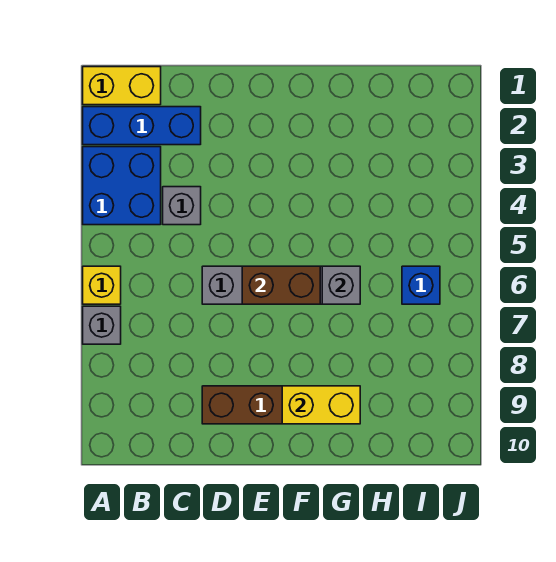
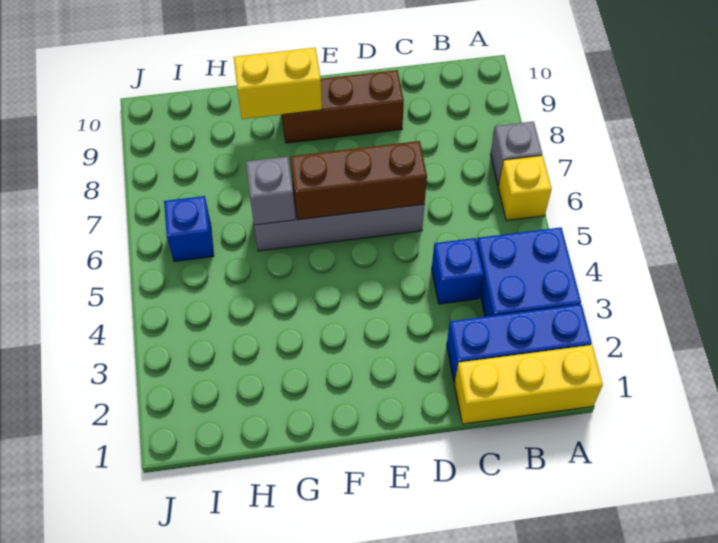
yellow brick A1:B1 level 1 -> yellow brick A1:C1 level 1
grey brick C4 level 1 -> blue brick C4 level 1
brown brick E6:F6 level 2 -> brown brick D6:F6 level 2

* **Action item**
Reproduce the whole listing verbatim and keep all pictures out of it.

* **Solution for this task**
yellow brick A1:B1 level 1 -> yellow brick A1:C1 level 1
grey brick C4 level 1 -> blue brick C4 level 1
brown brick E6:F6 level 2 -> brown brick D6:F6 level 2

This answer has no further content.